== What the task asks ==
Copy out all lines of the material below in which "AGND" occurs.

== Entries shown ==
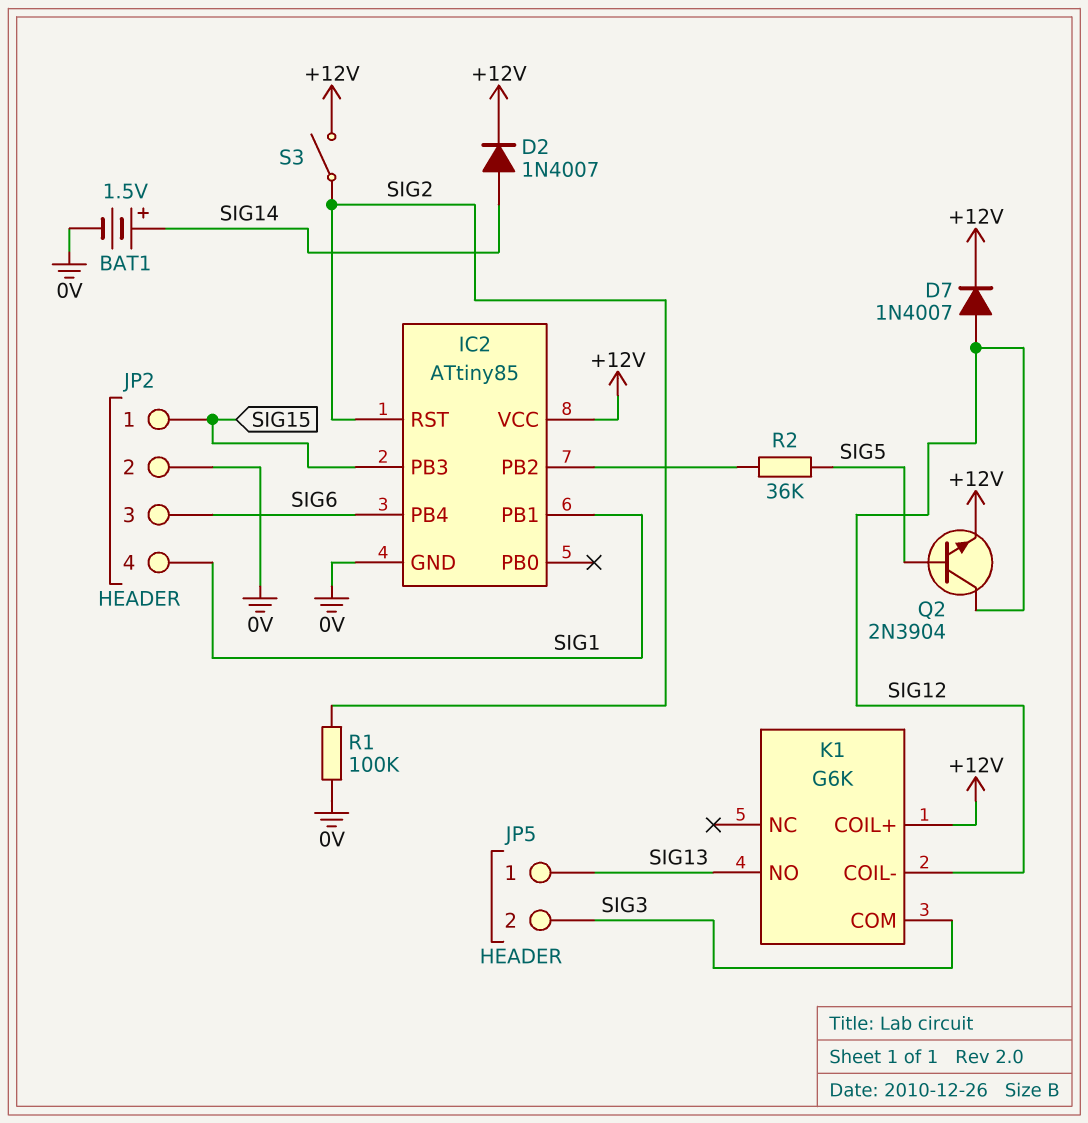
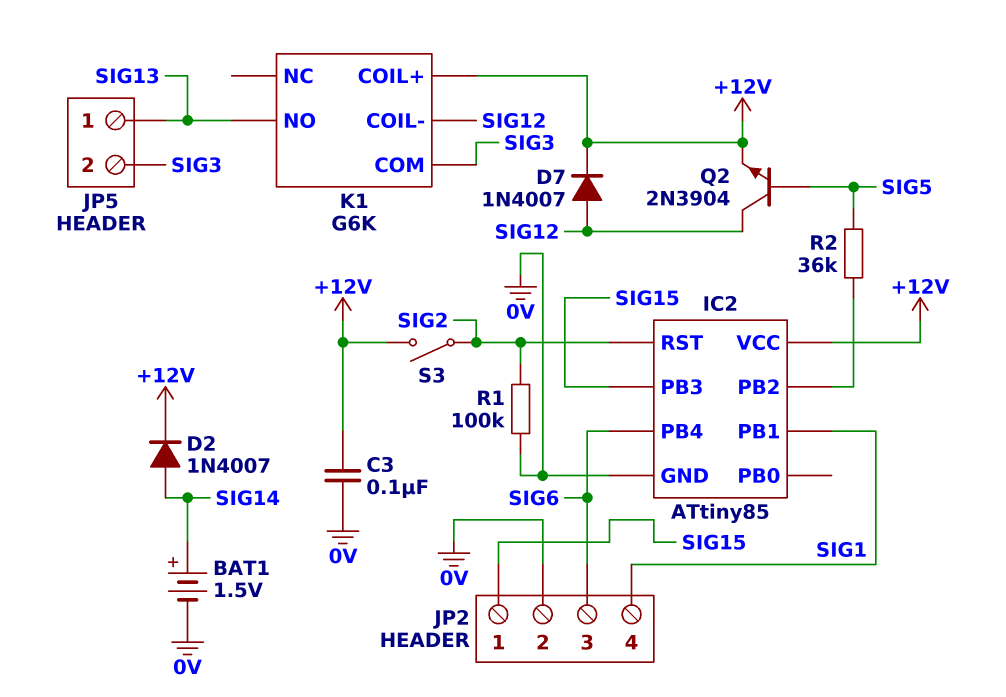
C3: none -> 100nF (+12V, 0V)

...

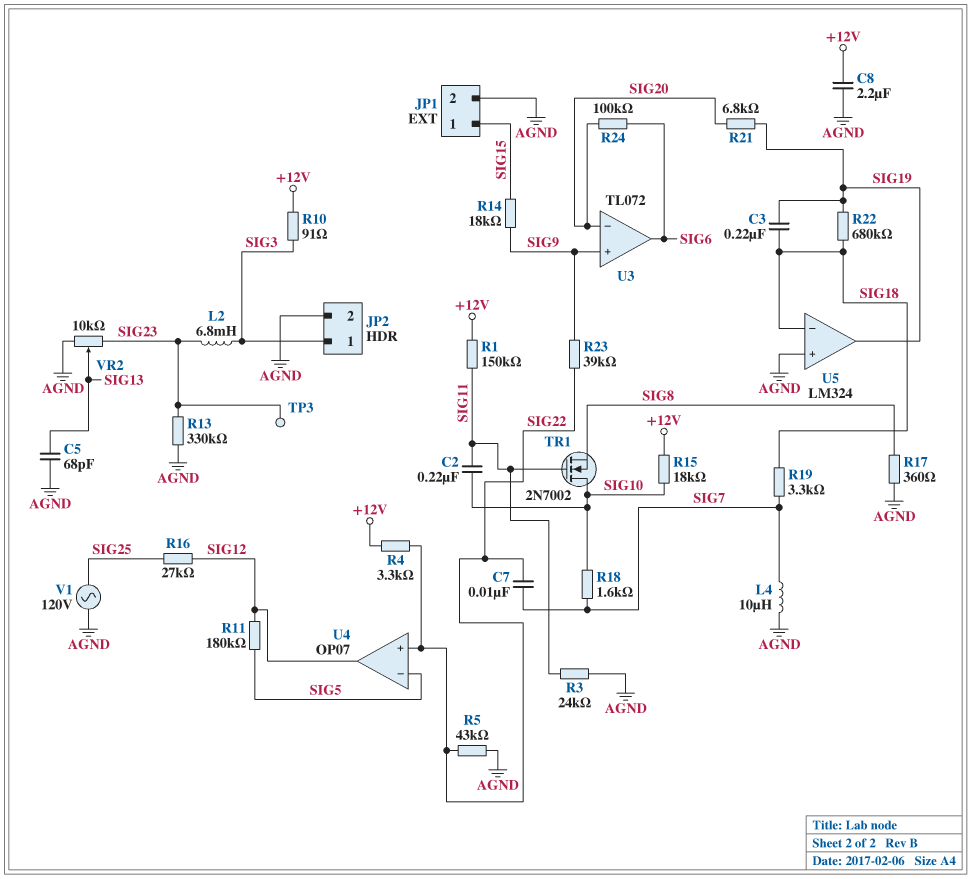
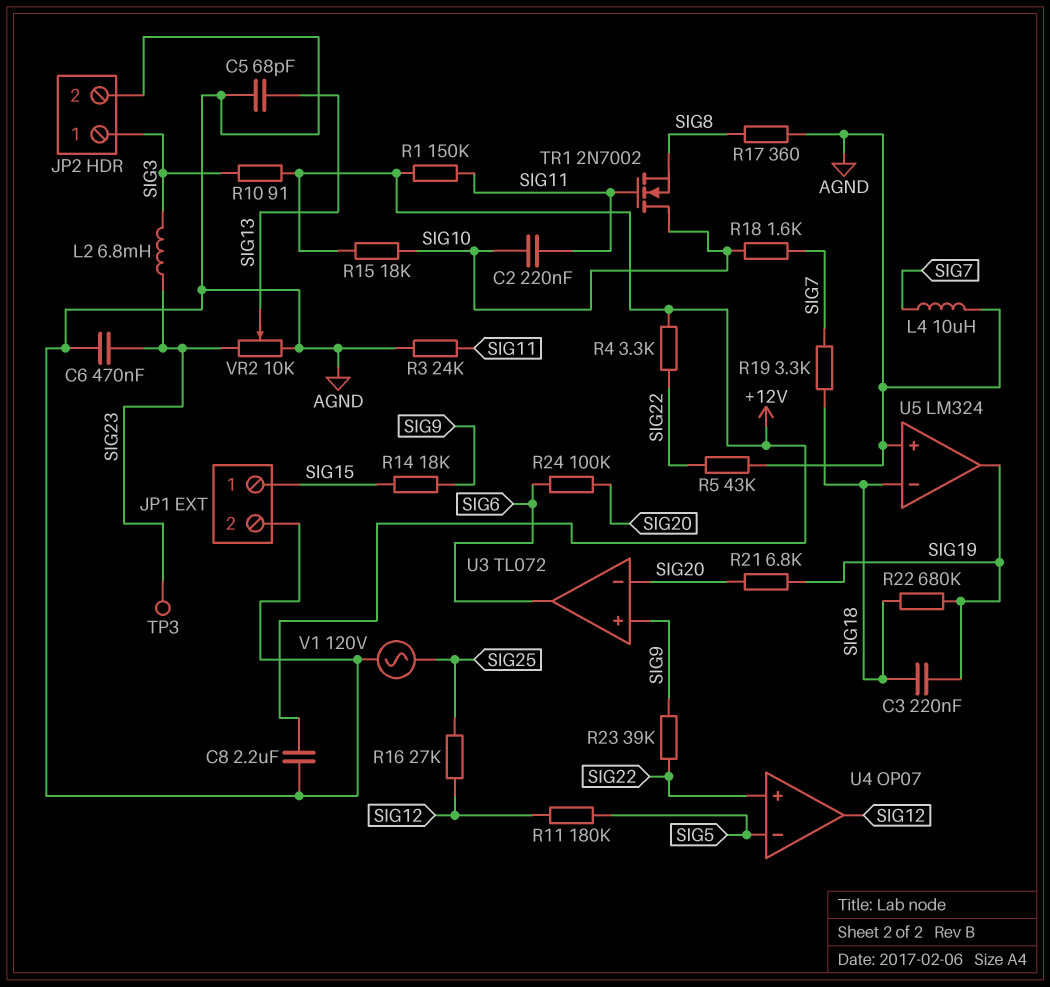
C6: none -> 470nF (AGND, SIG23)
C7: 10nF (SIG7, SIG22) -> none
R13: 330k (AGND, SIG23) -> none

---

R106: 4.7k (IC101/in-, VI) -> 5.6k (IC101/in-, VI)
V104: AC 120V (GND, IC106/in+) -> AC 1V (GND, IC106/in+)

== Problem solution ==
C6: none -> 470nF (AGND, SIG23)
R13: 330k (AGND, SIG23) -> none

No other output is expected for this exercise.